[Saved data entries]

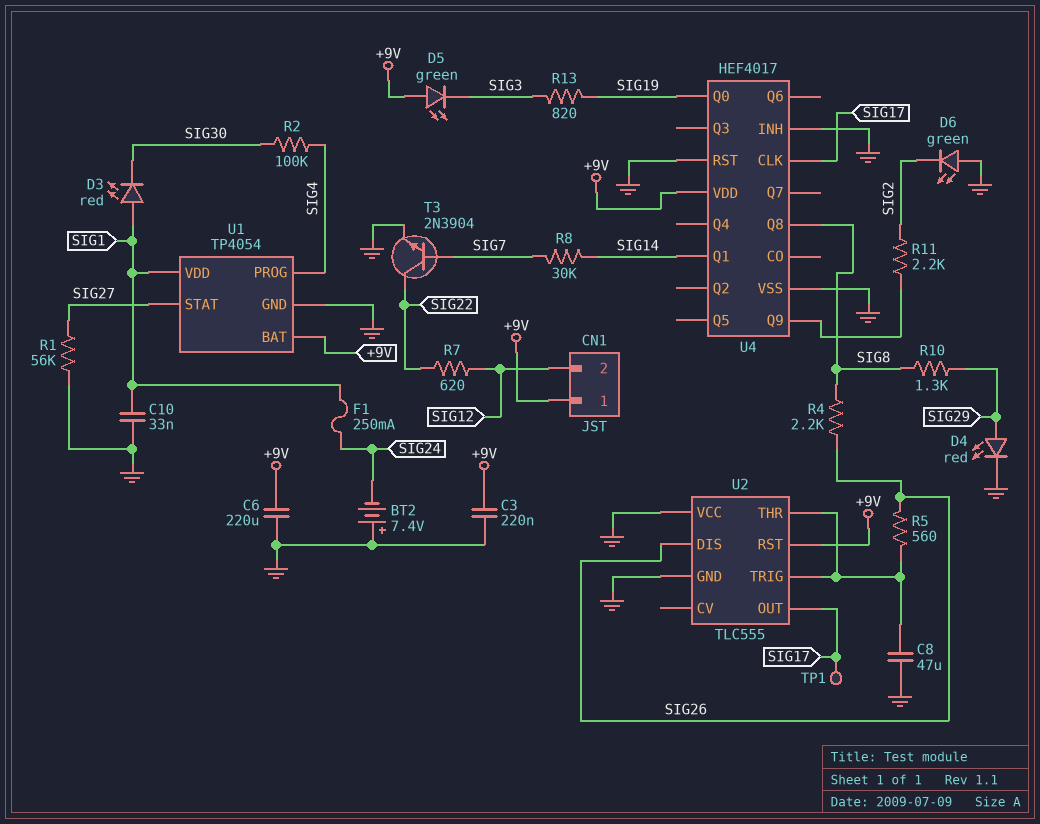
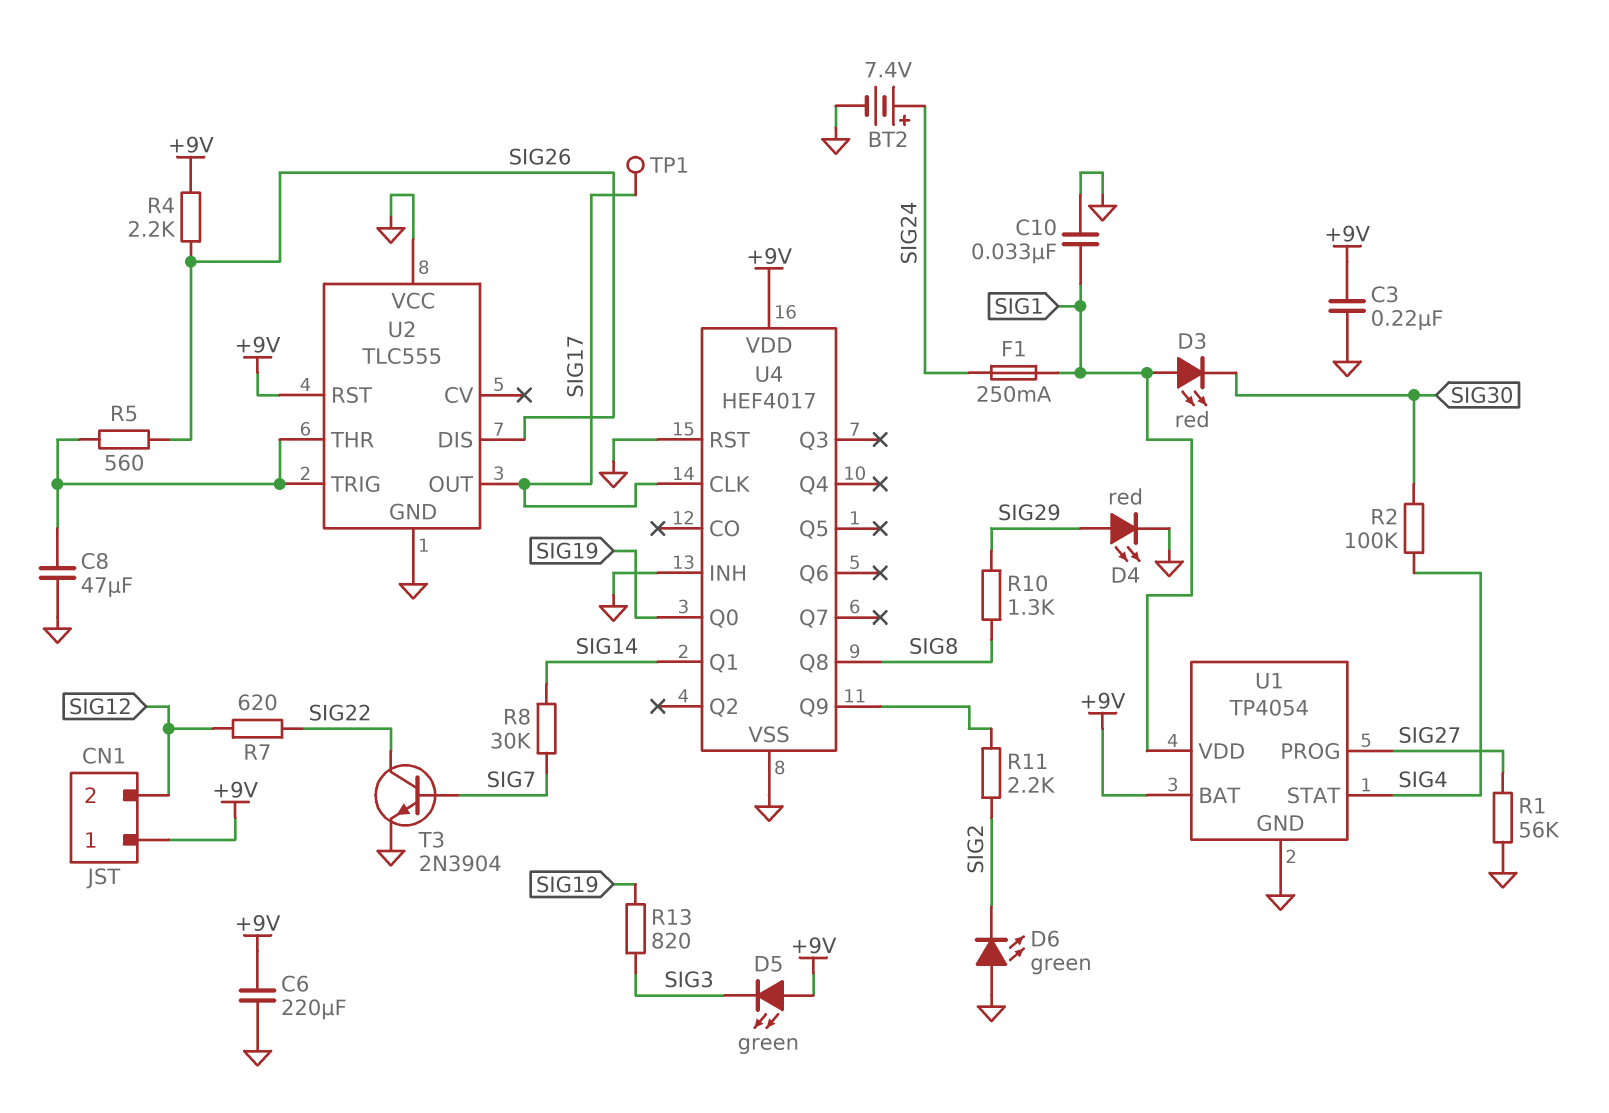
BT2: 7.4V (plus GND, minus SIG24) -> 7.4V (plus SIG24, minus GND)
R4: 2.2k (SIG8, SIG26) -> 2.2k (+9V, SIG26)
U1 pin PROG: SIG4 -> SIG27
U1 pin STAT: SIG27 -> SIG4

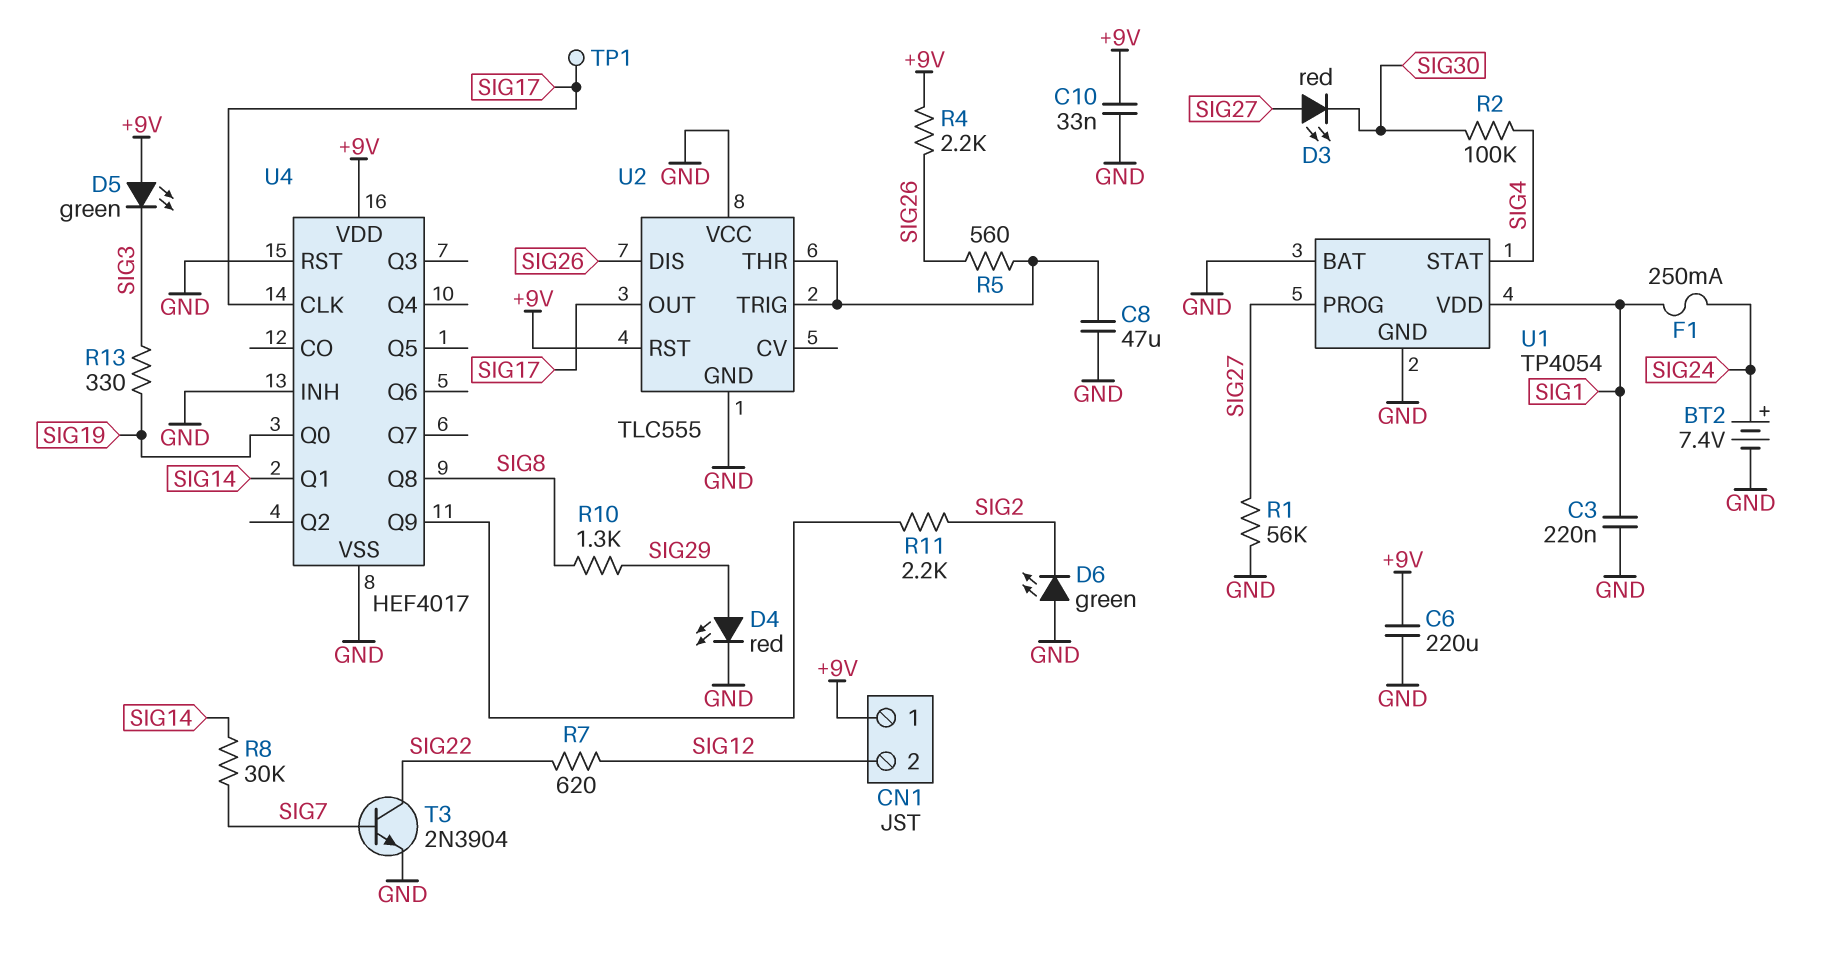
C3: 220nF (+9V, GND) -> 220nF (GND, SIG1)
C10: 33nF (GND, SIG1) -> 33nF (+9V, GND)
D3: LED red (A SIG1, K SIG30) -> LED red (A SIG27, K SIG30)
R13: 820 (SIG3, SIG19) -> 330 (SIG3, SIG19)
U1 pin BAT: +9V -> GND

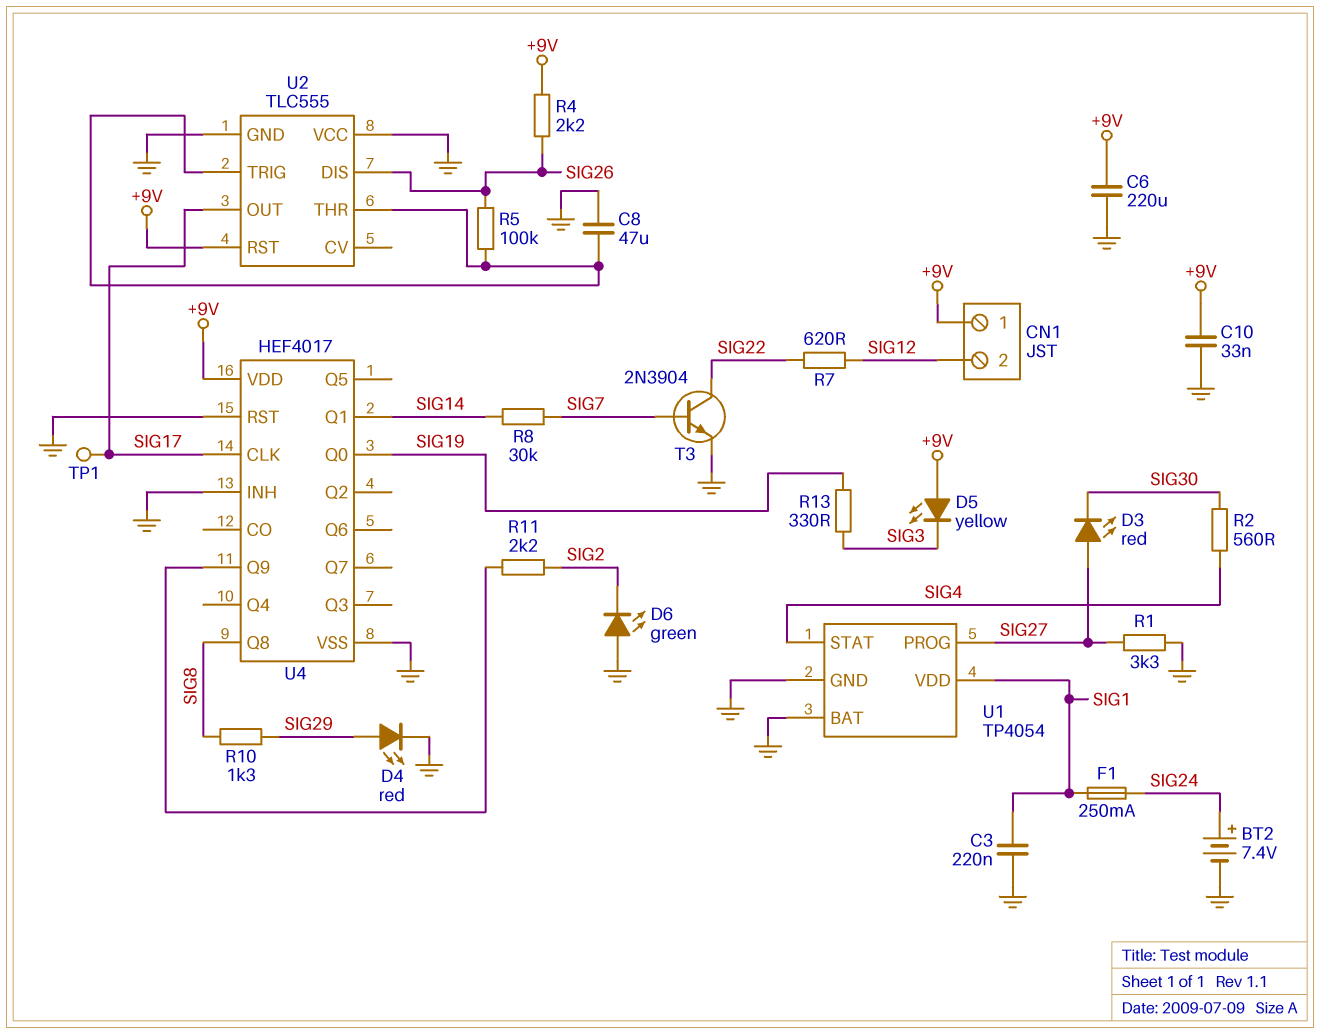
D5: LED green (A +9V, K SIG3) -> LED yellow (A +9V, K SIG3)
R1: 56k (GND, SIG27) -> 3.3k (GND, SIG27)
R2: 100k (SIG4, SIG30) -> 560 (SIG4, SIG30)
R5: 560 (SIG26, U2/THR) -> 100k (SIG26, U2/THR)

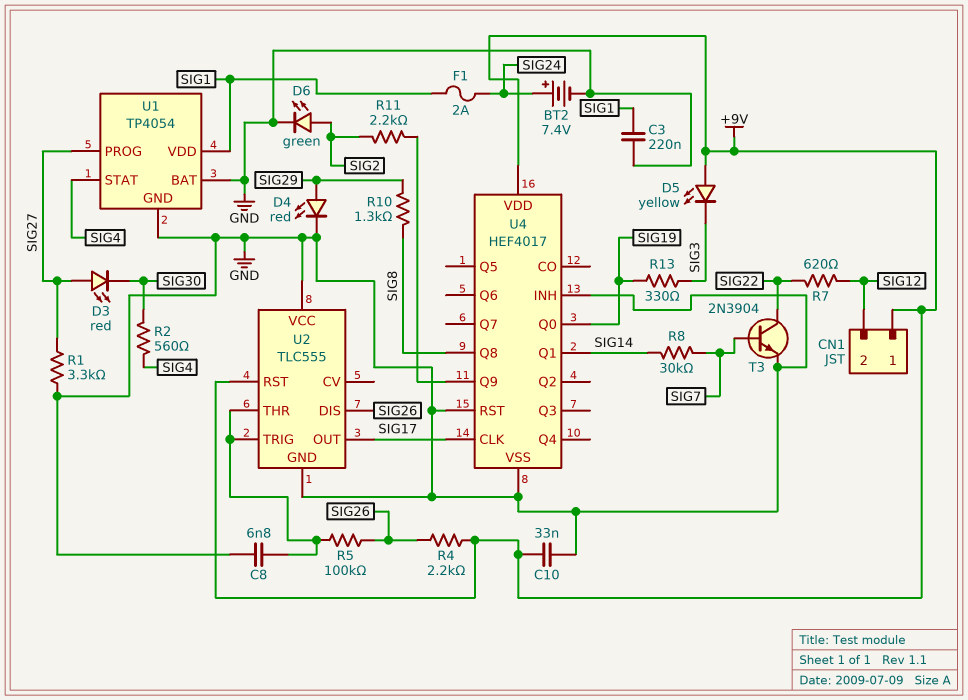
C6: 220uF (+9V, GND) -> none
C8: 47uF (GND, U2/THR) -> 6.8nF (GND, U2/THR)
D6: LED green (A GND, K SIG2) -> LED green (A SIG2, K GND)
F1: 250mA (SIG1, SIG24) -> 2A (SIG1, SIG24)
TP1: test point (SIG17) -> none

• Requirement: Reproduce the records verbatim, omitting all images they contain.

• Written reply:
BT2: 7.4V (plus GND, minus SIG24) -> 7.4V (plus SIG24, minus GND)
R4: 2.2k (SIG8, SIG26) -> 2.2k (+9V, SIG26)
U1 pin PROG: SIG4 -> SIG27
U1 pin STAT: SIG27 -> SIG4

C3: 220nF (+9V, GND) -> 220nF (GND, SIG1)
C10: 33nF (GND, SIG1) -> 33nF (+9V, GND)
D3: LED red (A SIG1, K SIG30) -> LED red (A SIG27, K SIG30)
R13: 820 (SIG3, SIG19) -> 330 (SIG3, SIG19)
U1 pin BAT: +9V -> GND

D5: LED green (A +9V, K SIG3) -> LED yellow (A +9V, K SIG3)
R1: 56k (GND, SIG27) -> 3.3k (GND, SIG27)
R2: 100k (SIG4, SIG30) -> 560 (SIG4, SIG30)
R5: 560 (SIG26, U2/THR) -> 100k (SIG26, U2/THR)

C6: 220uF (+9V, GND) -> none
C8: 47uF (GND, U2/THR) -> 6.8nF (GND, U2/THR)
D6: LED green (A GND, K SIG2) -> LED green (A SIG2, K GND)
F1: 250mA (SIG1, SIG24) -> 2A (SIG1, SIG24)
TP1: test point (SIG17) -> none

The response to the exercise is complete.